**Exercise brief**
The records below are to be reproduced exactly, with the pictures left out.

**Raw data**
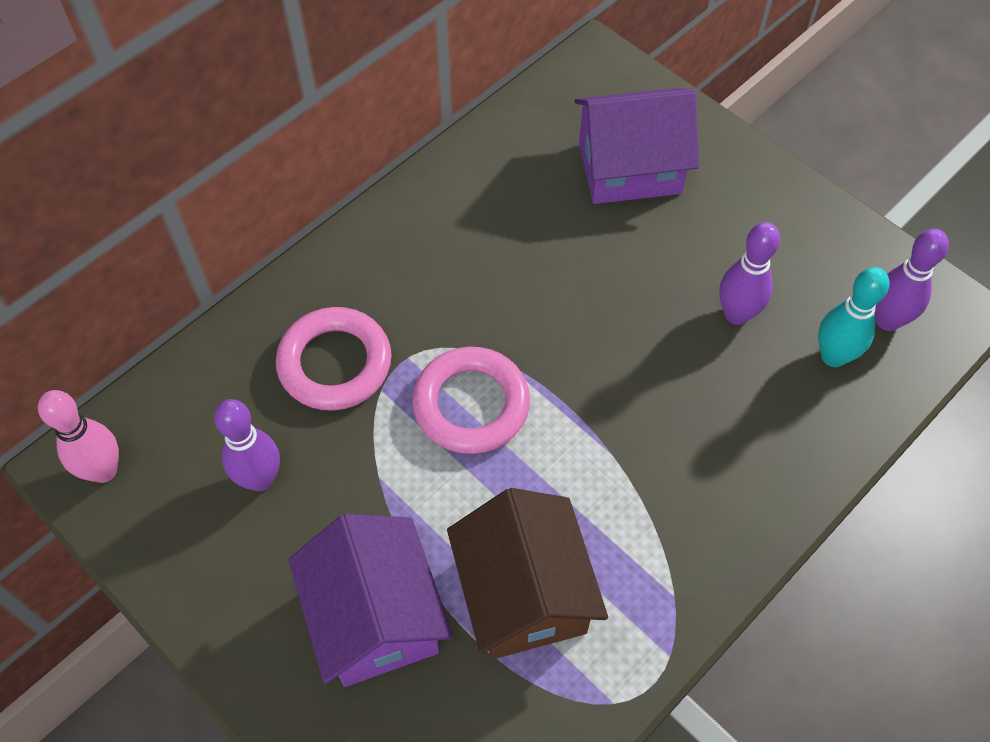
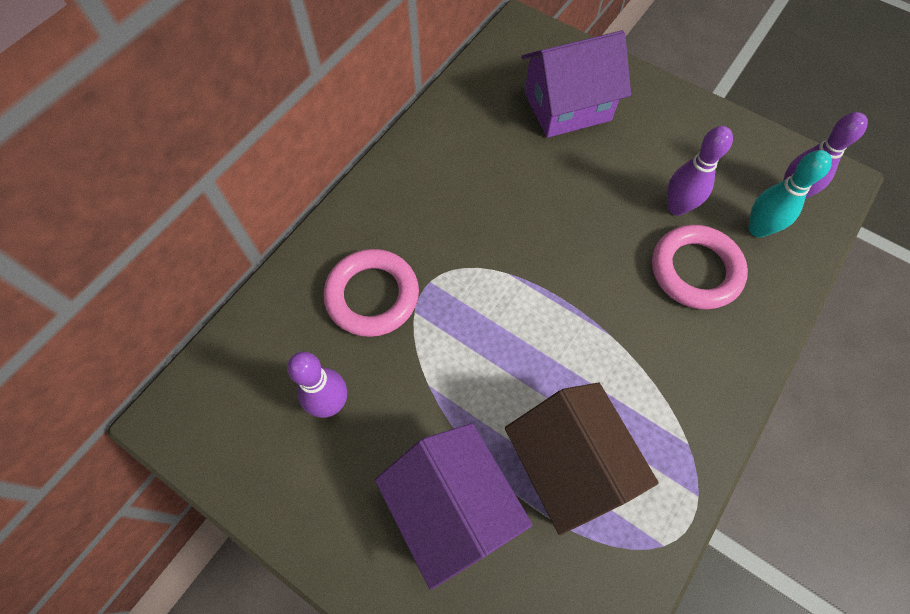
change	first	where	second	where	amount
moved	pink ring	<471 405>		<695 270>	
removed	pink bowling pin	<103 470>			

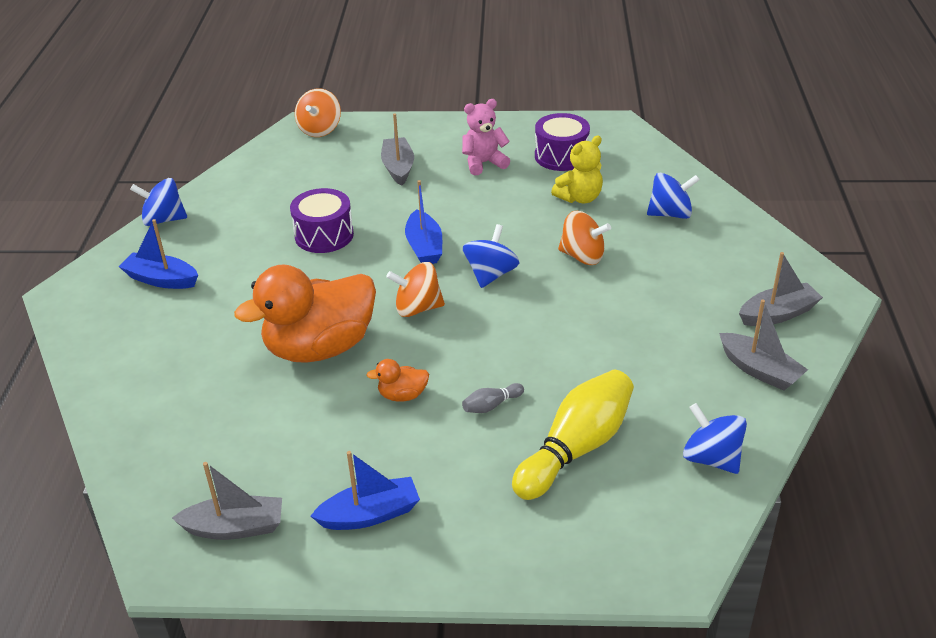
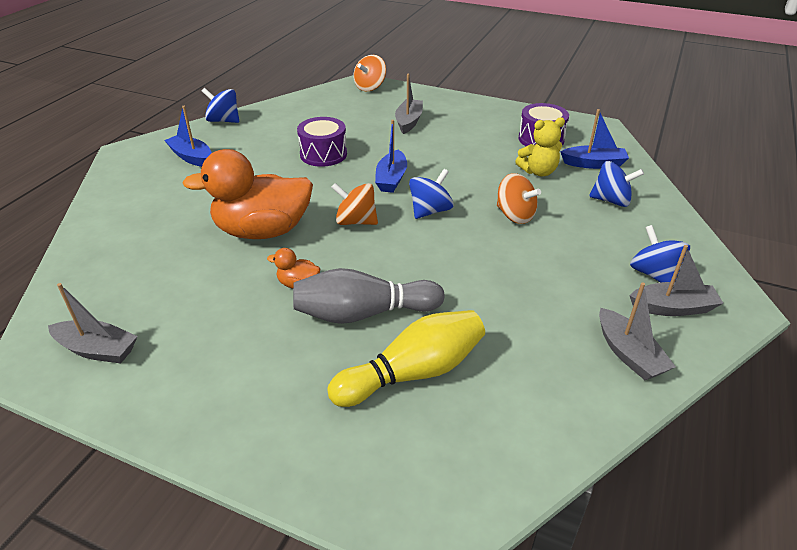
change	first	where	second	where	amount
removed	pink teddy bear	<484 163>			
resized	grey bowling pin	<491 405>		<363 313>	x2.40
moved	blue spinning top	<711 458>		<653 274>	
moved	blue boat	<370 514>		<593 164>	

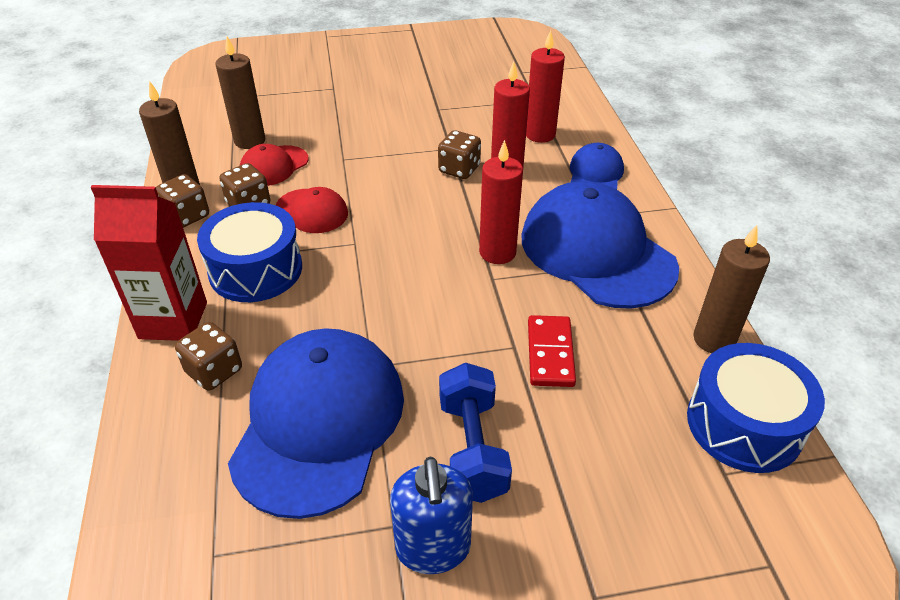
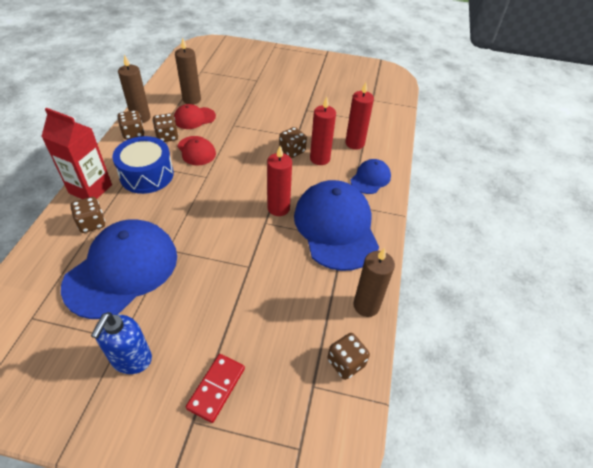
change	first	where	second	where	amount
moved	red domino	<550 353>		<216 388>	
replaced	blue drum	<744 424>	brown dice	<346 363>	
removed	blue dumbbell	<472 448>			

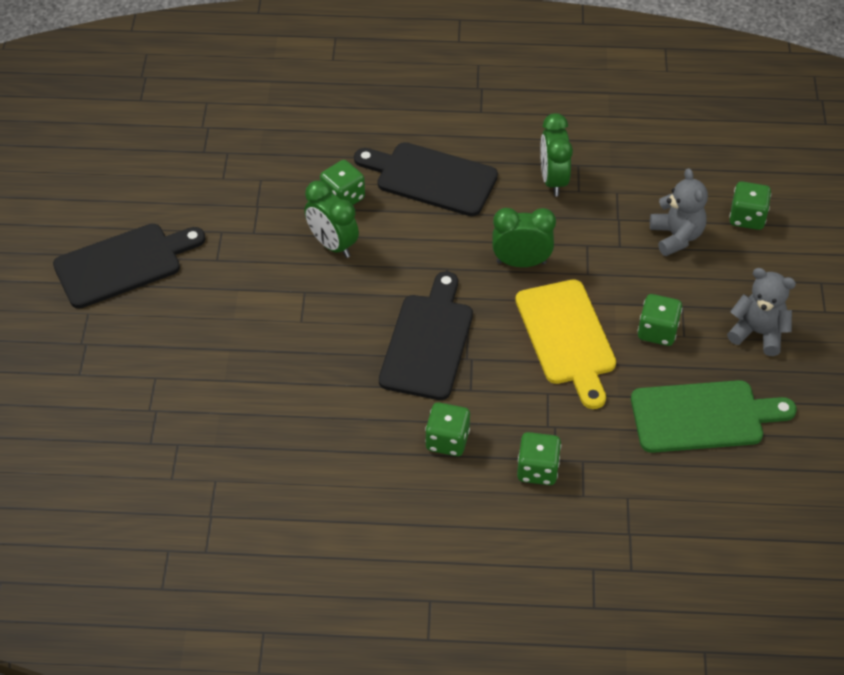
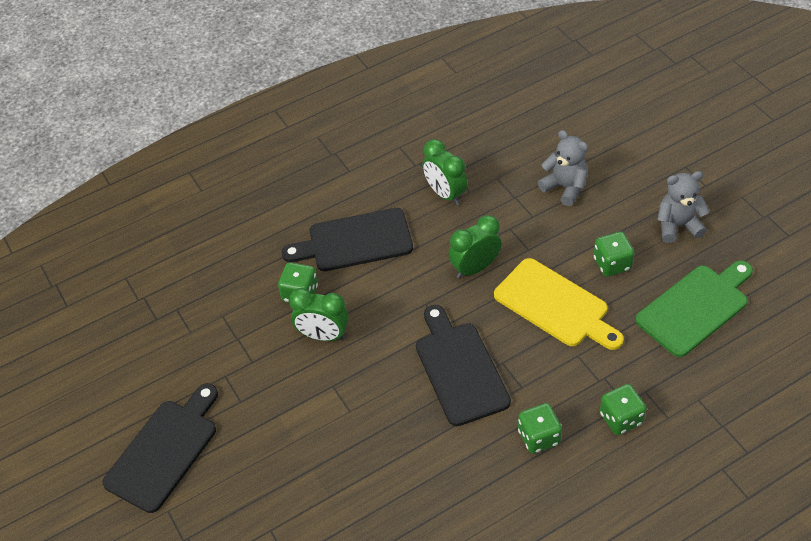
change	first	where	second	where	amount
removed	green dice	<747 217>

**Solution to this exercise**
change	first	where	second	where	amount
moved	pink ring	<471 405>		<695 270>	
removed	pink bowling pin	<103 470>			

change	first	where	second	where	amount
removed	pink teddy bear	<484 163>			
resized	grey bowling pin	<491 405>		<363 313>	x2.40
moved	blue spinning top	<711 458>		<653 274>	
moved	blue boat	<370 514>		<593 164>	

change	first	where	second	where	amount
moved	red domino	<550 353>		<216 388>	
replaced	blue drum	<744 424>	brown dice	<346 363>	
removed	blue dumbbell	<472 448>			

change	first	where	second	where	amount
removed	green dice	<747 217>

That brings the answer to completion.